→ Task
In the entries below, the lines from the one with "C3: 330nF (GND, VCC) -> 330nF (GND, RESET)" through the one with "U19: NOR 74LS02" are to be copied exactly; both ends count.

-- Opening Marker --

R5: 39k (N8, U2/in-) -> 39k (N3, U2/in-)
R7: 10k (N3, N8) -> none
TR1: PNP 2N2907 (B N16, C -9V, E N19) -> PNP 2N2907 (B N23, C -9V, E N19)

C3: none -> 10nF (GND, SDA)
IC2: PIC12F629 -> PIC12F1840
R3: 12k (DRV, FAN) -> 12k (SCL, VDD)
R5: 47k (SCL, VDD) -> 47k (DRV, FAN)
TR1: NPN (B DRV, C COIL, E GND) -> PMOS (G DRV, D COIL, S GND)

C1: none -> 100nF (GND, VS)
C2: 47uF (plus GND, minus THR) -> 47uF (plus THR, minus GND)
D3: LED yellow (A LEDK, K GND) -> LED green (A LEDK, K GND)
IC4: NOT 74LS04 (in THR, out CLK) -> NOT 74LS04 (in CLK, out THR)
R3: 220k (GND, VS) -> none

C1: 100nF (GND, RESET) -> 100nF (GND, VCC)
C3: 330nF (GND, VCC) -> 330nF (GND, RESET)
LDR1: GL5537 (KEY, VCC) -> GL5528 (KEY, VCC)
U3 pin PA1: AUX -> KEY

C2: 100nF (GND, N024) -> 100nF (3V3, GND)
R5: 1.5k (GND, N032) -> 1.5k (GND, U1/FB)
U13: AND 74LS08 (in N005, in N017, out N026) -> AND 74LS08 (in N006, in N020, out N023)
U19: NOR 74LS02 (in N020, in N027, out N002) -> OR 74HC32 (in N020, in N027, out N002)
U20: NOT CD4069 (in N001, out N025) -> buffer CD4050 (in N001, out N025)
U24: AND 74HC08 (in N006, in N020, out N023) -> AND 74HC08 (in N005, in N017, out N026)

-- Closing Marker --

→ Output of the task
C3: 330nF (GND, VCC) -> 330nF (GND, RESET)
LDR1: GL5537 (KEY, VCC) -> GL5528 (KEY, VCC)
U3 pin PA1: AUX -> KEY

C2: 100nF (GND, N024) -> 100nF (3V3, GND)
R5: 1.5k (GND, N032) -> 1.5k (GND, U1/FB)
U13: AND 74LS08 (in N005, in N017, out N026) -> AND 74LS08 (in N006, in N020, out N023)
U19: NOR 74LS02 (in N020, in N027, out N002) -> OR 74HC32 (in N020, in N027, out N002)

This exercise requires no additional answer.